**PROBLEM DESCRIPTION**
Word-for-word reproduction, images excluded: copy every entry below.

*** Opening MATERIAL SUPPLIED ***

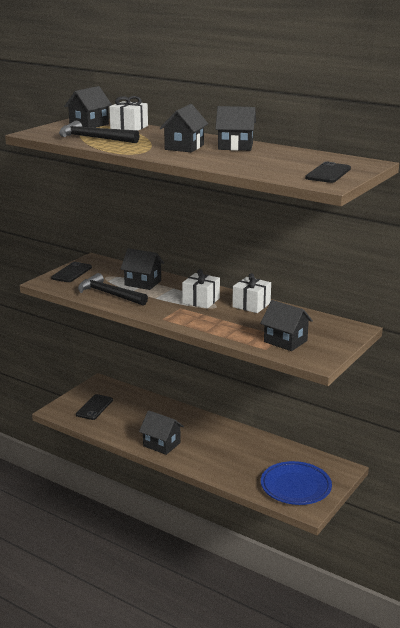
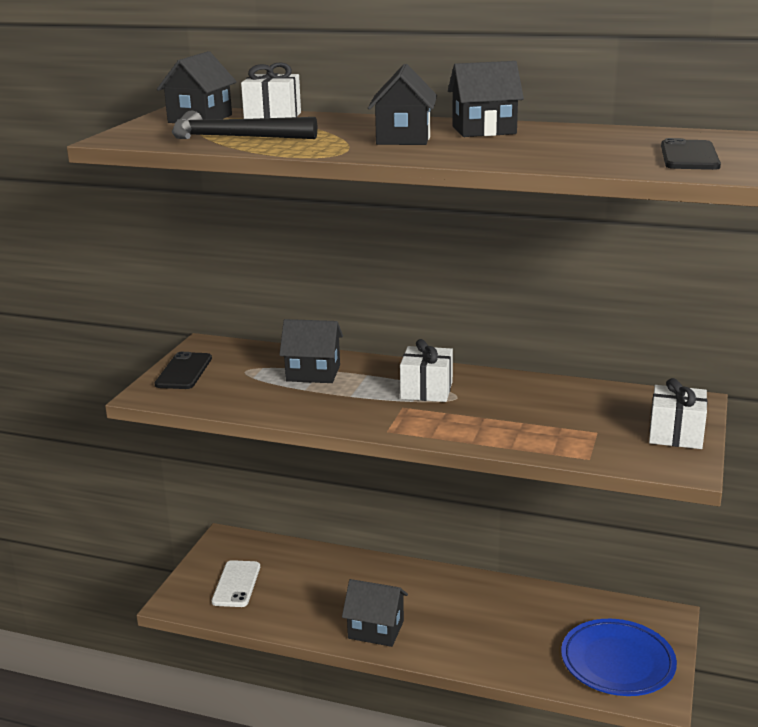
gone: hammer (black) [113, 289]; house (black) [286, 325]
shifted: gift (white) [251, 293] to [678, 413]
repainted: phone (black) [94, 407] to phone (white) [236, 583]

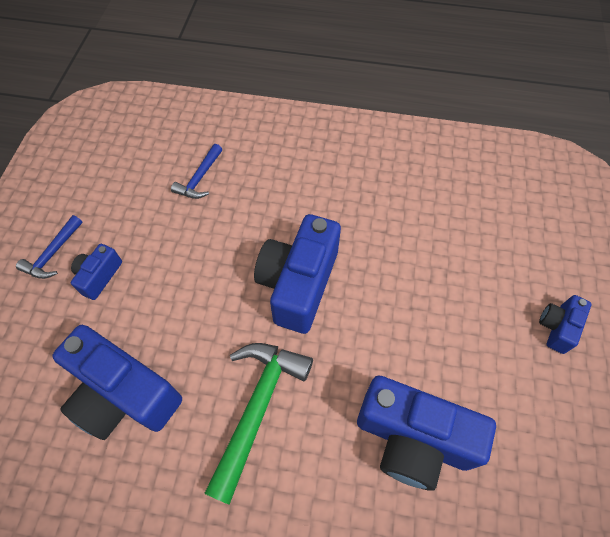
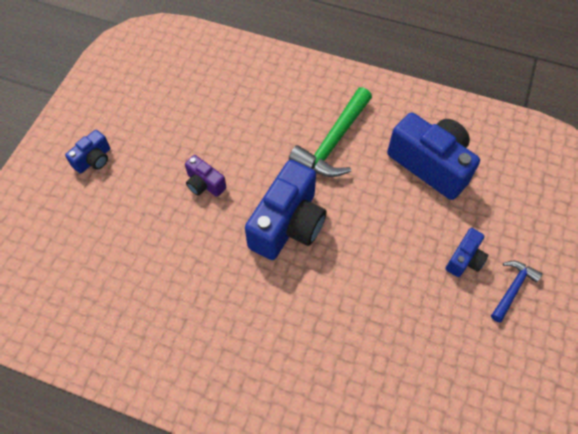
gone: hammer (blue) [196, 171]; camera (blue) [426, 433]
new: camera (purple) [205, 176]

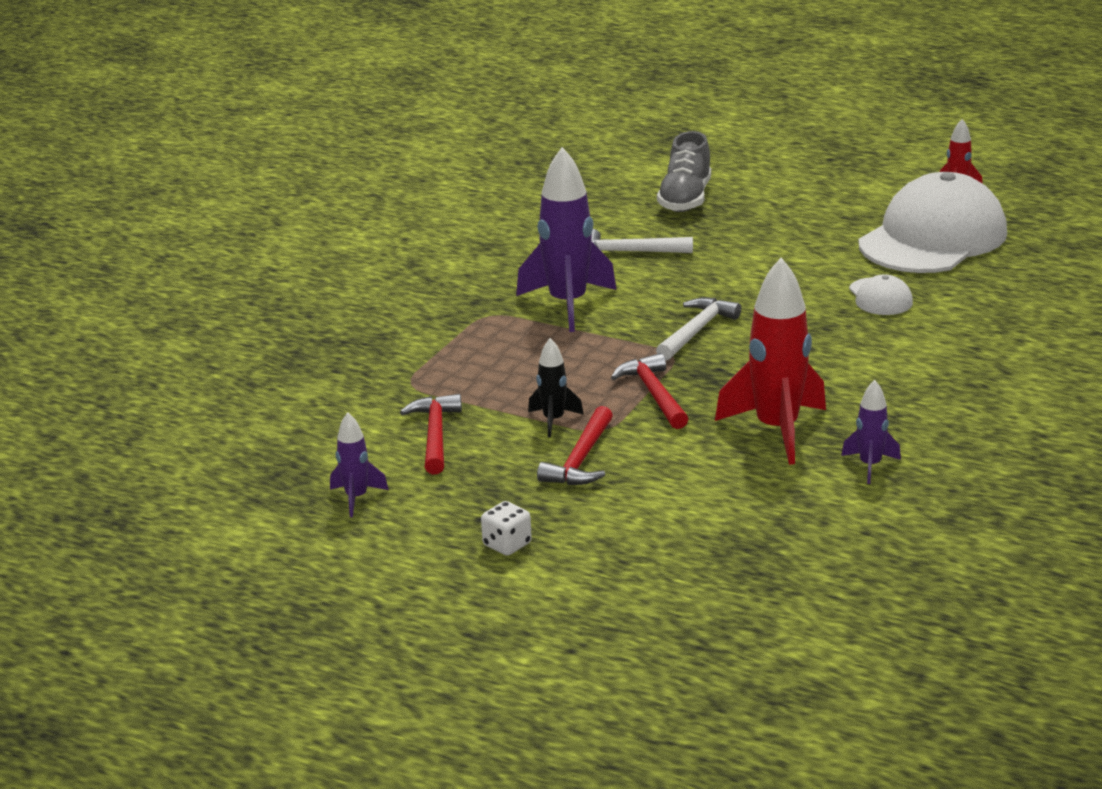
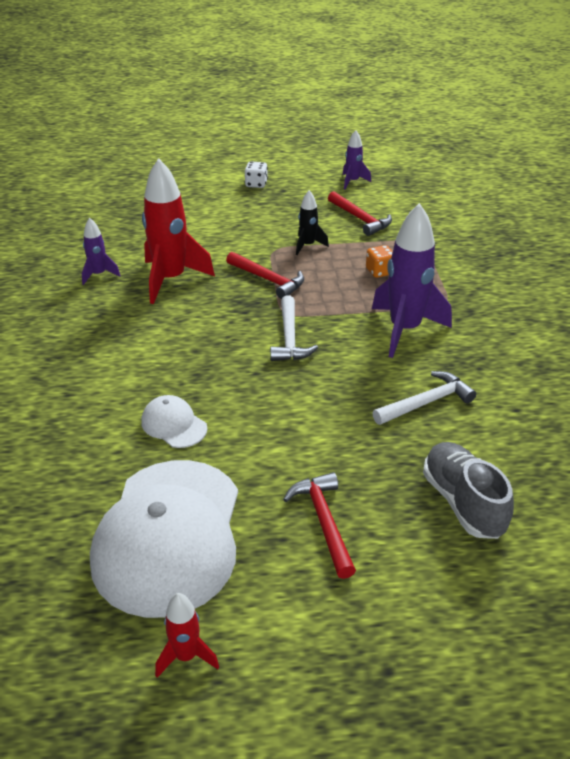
new: dice (orange) [379, 261]
shifted: hammer (red) [575, 445] to [319, 525]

*** Closing MATERIAL SUPPLIED ***

**EXERCISE RESPONSE**
gone: hammer (black) [113, 289]; house (black) [286, 325]
shifted: gift (white) [251, 293] to [678, 413]
repainted: phone (black) [94, 407] to phone (white) [236, 583]

gone: hammer (blue) [196, 171]; camera (blue) [426, 433]
new: camera (purple) [205, 176]

new: dice (orange) [379, 261]
shifted: hammer (red) [575, 445] to [319, 525]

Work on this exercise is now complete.